Copy out all the lines of the data precisely, omitting any pictures.

--- Provided material ---
+ + + + + + +

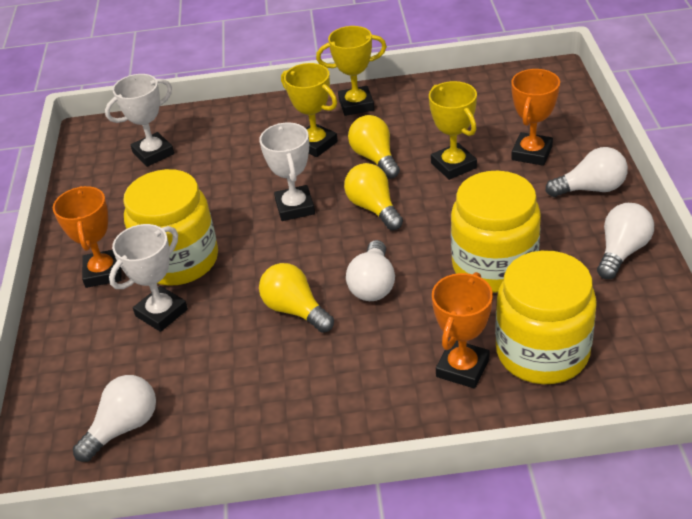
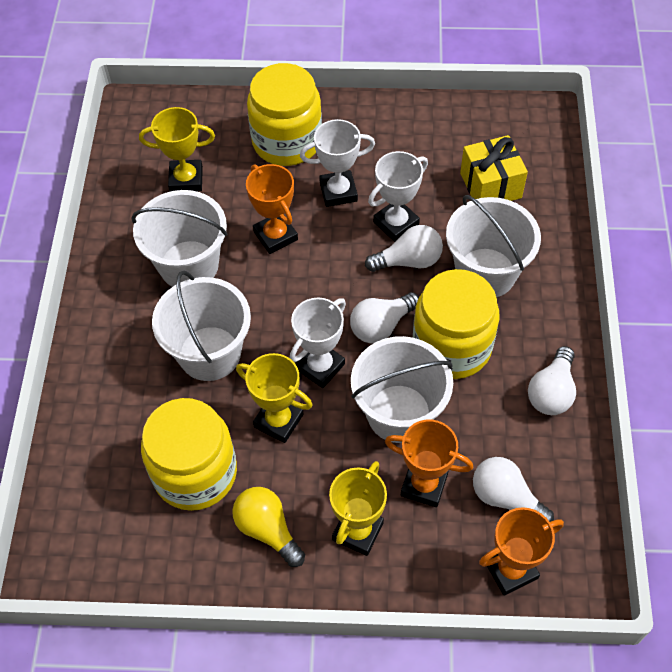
white bucket: 0 -> 4
yellow gift: 0 -> 1
yellow light bulb: 3 -> 1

+ + + + + + +

--- Answer to the problem ---
white bucket: 0 -> 4
yellow gift: 0 -> 1
yellow light bulb: 3 -> 1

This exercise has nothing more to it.